TO DO
Collect every line of the records below that contains the string "first", copying each such line in full. Case counts.

MATERIAL FOR THE TASK

>>>>

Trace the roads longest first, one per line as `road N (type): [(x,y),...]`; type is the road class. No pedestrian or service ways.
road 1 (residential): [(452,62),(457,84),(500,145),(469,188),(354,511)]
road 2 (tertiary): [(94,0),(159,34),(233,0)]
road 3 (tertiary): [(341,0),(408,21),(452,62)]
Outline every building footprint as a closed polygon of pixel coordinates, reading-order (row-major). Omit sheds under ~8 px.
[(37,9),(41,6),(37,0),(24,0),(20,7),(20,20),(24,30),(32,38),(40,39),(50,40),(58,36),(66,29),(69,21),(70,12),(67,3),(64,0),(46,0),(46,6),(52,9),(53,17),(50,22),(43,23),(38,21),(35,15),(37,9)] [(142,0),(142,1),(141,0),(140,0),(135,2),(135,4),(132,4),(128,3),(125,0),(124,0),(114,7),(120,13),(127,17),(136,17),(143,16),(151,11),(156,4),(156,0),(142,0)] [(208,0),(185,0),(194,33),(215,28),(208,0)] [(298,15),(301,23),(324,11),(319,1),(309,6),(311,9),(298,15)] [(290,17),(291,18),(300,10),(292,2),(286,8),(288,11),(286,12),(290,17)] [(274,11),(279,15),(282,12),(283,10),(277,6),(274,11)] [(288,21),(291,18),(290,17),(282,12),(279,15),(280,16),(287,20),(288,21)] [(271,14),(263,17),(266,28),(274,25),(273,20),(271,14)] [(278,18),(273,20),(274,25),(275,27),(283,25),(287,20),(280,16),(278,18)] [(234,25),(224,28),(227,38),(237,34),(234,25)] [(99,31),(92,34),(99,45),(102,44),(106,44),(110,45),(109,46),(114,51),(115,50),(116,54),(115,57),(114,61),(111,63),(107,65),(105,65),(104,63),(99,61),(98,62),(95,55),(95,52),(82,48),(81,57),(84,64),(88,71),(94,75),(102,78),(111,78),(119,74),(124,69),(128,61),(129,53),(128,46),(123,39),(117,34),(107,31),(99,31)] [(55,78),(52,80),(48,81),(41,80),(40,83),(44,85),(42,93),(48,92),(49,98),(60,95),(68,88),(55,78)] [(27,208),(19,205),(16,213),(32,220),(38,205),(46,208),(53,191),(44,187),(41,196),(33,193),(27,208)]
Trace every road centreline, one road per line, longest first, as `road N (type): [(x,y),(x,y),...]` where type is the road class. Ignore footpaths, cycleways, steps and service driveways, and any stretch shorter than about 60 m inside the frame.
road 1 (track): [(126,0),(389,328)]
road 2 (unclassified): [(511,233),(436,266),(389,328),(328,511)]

<<<<
>>>>

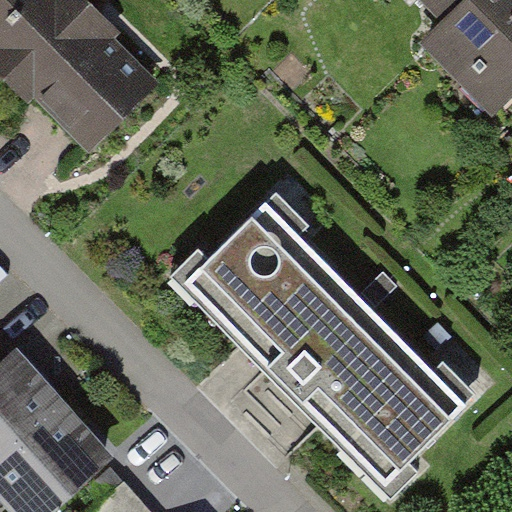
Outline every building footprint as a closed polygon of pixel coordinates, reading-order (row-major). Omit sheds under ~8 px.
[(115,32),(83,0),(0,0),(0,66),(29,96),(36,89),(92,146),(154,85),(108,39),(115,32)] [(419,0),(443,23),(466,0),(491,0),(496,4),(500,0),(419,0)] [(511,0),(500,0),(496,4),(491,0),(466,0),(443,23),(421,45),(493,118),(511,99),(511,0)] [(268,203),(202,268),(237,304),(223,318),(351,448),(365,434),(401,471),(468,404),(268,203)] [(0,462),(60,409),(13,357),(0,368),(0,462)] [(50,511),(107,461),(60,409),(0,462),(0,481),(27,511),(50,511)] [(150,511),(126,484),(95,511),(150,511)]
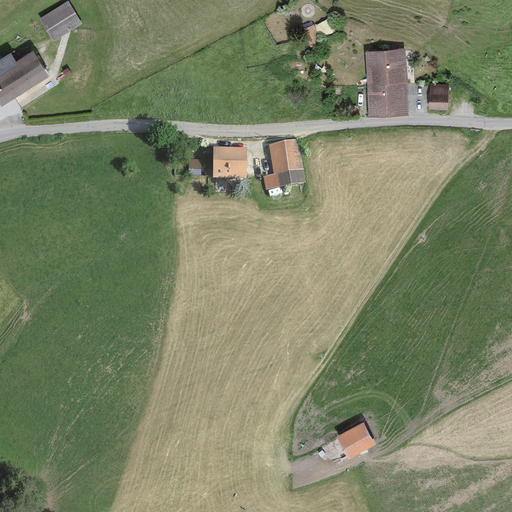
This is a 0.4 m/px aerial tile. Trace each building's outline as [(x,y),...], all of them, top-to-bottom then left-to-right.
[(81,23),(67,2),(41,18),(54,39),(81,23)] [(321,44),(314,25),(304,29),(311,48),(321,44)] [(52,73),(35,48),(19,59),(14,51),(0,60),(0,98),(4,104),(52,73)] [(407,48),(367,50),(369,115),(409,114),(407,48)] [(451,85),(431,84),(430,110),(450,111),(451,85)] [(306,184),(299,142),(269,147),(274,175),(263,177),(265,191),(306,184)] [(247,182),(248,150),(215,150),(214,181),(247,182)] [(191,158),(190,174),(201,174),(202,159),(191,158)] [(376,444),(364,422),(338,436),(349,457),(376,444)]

<<<<
>>>>

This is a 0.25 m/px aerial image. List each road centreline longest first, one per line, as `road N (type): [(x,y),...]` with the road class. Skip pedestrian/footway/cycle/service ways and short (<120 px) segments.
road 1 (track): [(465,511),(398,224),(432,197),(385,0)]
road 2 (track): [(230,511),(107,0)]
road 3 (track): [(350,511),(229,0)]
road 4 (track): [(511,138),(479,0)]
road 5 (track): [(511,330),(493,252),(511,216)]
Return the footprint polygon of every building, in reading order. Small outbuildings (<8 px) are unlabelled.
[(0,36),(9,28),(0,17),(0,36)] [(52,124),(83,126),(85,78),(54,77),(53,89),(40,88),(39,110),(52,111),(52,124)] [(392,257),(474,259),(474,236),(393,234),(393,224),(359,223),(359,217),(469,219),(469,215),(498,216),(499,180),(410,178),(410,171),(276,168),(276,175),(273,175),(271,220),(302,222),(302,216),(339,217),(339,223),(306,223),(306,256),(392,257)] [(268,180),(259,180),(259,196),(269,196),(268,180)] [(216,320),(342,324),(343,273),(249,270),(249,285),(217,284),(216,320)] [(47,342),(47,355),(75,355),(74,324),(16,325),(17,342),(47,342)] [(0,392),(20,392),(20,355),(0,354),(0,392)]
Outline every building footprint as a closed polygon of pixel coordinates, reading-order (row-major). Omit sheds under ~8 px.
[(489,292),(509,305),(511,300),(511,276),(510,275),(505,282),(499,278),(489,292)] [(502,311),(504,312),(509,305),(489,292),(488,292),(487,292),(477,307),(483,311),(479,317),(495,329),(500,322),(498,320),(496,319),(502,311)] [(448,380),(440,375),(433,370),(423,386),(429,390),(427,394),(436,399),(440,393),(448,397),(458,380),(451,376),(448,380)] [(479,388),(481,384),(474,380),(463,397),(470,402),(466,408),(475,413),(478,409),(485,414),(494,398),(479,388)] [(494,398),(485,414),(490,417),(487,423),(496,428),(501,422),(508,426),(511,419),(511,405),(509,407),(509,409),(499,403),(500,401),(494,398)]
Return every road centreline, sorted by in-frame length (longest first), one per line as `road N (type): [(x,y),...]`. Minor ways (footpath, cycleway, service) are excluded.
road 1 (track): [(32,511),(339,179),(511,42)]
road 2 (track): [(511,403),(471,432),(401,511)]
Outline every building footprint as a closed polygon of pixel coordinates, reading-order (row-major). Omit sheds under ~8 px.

<<<<

PROBLEM SOLUTION
Trace the roads longest first, one per line as `road N (type): [(x,y),...]`; type is the road class. No pedestrian or service ways.
Trace every road centreline, one road per line, longest first, as `road N (type): [(x,y),(x,y),...]` where type is the road class. Ignore footpaths, cycleways, steps and service driveways, and any stretch shorter than about 60 m inside the frame.
This is a 0.25 m/px aerial image. List each road centreline longest first, one per line, as `road N (type): [(x,y),...]` with the road class. Skip pedestrian/footway/cycle/service ways and short (<120 px) segments.
Return every road centreline, sorted by in-frame length (longest first), one per line as `road N (type): [(x,y),...]`. Minor ways (footpath, cycleway, service) are excluded.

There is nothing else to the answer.